Your output should be the line that contains "(695, 382) = (179, 283): pink" and all lines after it in the records, retyped exactly through the last one.

Records from a collection:
=== Begin Enclosure ===

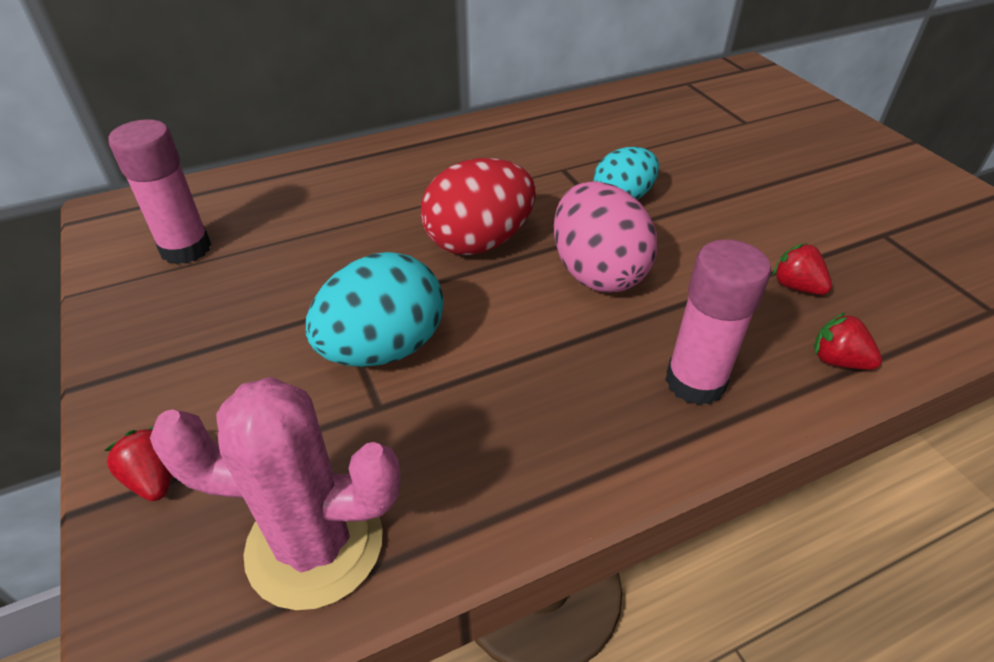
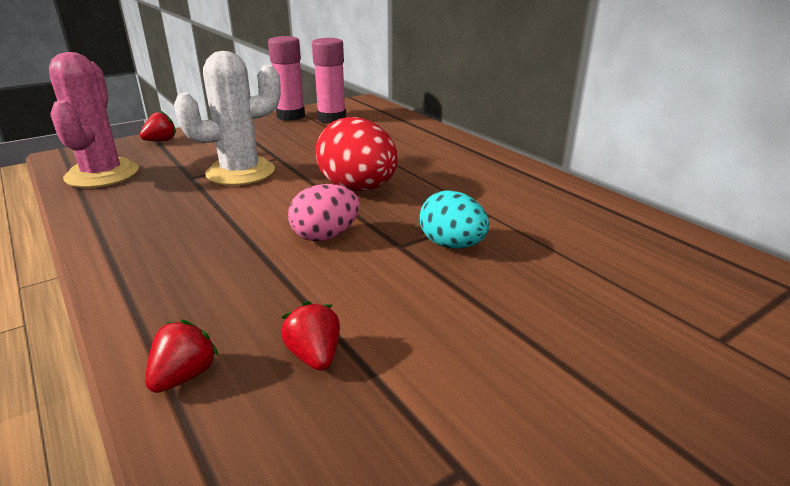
camera: 80 degrees right, 15 degrees down
(383, 348) = (240, 172): turquoise egg -> white cactus
(597, 272) = (325, 236): pink egg -> pink egg, size x0.65
(695, 382) = (179, 283): pink glue stick -> pink glue stick (291, 116)
(796, 286) = (314, 356): red strawberry -> red strawberry turned 60 degrees counterclockwise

=== End Enclosure ===

Answer:
(695, 382) = (179, 283): pink glue stick -> pink glue stick (291, 116)
(796, 286) = (314, 356): red strawberry -> red strawberry turned 60 degrees counterclockwise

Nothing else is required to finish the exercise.